((
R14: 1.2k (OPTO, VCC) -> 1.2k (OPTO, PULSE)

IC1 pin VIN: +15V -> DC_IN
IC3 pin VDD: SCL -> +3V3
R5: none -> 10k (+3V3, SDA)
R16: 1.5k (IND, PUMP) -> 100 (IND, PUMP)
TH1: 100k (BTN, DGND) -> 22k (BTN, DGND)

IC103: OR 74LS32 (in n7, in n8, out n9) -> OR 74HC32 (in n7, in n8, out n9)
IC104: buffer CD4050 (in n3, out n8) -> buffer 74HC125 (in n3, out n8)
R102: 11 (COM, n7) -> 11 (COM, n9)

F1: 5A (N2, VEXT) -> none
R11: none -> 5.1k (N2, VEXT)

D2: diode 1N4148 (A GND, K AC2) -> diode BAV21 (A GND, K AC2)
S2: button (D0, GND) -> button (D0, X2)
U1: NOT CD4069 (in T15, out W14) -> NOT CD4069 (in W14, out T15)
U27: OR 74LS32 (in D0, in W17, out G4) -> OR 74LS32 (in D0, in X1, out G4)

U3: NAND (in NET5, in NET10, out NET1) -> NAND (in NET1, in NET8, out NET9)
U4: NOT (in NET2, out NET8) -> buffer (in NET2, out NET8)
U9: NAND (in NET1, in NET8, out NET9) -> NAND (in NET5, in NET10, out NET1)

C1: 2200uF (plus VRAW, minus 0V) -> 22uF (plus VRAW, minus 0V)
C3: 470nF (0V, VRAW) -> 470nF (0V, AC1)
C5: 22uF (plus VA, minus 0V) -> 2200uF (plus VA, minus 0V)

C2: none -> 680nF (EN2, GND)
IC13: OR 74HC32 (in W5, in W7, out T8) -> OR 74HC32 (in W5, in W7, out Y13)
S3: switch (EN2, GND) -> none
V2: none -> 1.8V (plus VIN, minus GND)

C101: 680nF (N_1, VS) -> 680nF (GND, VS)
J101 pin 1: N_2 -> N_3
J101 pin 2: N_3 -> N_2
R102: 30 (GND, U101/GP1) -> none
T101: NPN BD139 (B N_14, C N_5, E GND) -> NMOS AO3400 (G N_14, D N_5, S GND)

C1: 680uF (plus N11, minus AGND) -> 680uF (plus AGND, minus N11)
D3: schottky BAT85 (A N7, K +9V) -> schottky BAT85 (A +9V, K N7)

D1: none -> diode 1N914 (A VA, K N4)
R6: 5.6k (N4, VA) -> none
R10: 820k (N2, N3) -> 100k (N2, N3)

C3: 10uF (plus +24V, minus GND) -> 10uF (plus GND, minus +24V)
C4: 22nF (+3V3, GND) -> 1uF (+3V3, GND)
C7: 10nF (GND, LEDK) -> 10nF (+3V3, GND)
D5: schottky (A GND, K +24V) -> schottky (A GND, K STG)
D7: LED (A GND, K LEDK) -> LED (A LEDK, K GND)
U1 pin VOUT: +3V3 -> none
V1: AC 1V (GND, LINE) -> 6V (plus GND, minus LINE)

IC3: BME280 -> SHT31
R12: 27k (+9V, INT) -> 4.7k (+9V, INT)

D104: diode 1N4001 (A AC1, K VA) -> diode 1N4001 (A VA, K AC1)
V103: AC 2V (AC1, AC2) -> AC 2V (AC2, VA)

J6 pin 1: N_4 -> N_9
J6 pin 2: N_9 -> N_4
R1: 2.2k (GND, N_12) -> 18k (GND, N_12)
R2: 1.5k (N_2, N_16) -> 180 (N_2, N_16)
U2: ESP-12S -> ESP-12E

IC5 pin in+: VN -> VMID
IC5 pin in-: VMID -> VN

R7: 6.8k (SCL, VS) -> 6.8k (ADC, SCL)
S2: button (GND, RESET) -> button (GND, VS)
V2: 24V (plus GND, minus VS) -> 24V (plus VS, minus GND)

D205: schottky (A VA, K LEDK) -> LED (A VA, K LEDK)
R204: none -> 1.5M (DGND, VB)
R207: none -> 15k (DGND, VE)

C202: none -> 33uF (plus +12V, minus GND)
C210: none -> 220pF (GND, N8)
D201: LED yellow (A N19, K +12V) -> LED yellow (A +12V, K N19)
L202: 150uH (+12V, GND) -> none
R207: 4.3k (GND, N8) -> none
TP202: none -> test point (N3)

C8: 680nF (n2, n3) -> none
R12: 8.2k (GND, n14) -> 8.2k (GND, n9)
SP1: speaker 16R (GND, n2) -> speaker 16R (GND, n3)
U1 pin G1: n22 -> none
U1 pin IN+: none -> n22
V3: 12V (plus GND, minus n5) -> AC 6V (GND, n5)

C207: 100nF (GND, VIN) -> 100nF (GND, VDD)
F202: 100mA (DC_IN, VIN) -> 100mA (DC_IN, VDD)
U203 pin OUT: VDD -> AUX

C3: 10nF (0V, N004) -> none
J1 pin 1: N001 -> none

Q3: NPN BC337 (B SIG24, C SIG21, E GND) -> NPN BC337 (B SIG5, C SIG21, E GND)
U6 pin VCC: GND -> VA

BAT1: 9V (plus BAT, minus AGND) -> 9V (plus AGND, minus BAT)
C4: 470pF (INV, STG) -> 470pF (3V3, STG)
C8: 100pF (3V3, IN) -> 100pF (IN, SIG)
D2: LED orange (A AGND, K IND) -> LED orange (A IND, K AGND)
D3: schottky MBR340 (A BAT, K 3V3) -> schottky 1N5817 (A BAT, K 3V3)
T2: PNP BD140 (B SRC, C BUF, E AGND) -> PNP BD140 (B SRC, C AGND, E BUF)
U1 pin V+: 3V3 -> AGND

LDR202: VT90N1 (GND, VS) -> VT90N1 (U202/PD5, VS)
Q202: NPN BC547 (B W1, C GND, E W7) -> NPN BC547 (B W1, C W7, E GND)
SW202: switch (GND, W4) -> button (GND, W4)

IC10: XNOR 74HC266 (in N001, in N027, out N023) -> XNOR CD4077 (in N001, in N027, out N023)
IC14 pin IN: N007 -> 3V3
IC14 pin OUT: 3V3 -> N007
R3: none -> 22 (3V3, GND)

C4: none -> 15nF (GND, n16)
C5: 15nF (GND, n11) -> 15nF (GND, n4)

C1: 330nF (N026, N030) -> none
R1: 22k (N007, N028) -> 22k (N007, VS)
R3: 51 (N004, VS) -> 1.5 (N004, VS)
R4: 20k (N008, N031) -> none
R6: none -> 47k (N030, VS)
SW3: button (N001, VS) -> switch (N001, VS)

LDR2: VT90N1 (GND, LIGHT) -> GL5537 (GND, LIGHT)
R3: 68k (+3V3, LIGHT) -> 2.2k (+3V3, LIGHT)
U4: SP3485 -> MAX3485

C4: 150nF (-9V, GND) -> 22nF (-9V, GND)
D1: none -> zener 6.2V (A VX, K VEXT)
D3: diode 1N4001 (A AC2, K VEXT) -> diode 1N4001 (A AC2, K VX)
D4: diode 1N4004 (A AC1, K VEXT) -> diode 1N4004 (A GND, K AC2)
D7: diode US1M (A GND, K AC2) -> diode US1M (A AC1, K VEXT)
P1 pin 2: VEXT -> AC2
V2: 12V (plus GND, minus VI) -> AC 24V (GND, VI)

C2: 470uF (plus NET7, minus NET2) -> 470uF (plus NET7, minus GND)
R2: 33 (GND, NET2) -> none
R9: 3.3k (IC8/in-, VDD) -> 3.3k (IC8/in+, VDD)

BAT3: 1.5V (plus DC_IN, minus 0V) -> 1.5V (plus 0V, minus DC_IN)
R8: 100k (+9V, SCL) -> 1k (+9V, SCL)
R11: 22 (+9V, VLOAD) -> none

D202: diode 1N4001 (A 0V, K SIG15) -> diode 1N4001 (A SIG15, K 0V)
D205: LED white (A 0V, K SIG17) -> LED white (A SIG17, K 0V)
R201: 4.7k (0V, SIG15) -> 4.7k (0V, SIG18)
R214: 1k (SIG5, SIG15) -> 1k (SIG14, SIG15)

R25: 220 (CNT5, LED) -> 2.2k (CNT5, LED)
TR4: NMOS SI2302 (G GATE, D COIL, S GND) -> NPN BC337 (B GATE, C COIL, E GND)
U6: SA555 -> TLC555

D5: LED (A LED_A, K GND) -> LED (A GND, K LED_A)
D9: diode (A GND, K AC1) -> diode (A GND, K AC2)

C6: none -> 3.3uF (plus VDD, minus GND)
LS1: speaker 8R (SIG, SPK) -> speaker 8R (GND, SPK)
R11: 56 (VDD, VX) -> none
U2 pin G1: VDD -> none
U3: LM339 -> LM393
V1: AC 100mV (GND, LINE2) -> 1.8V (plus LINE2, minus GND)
))
(What the exercise asks)
Across the entries above, find each line with the word "LEDK" and please copy it out.

(Solved exercise)
C7: 10nF (GND, LEDK) -> 10nF (+3V3, GND)
D7: LED (A GND, K LEDK) -> LED (A LEDK, K GND)
D205: schottky (A VA, K LEDK) -> LED (A VA, K LEDK)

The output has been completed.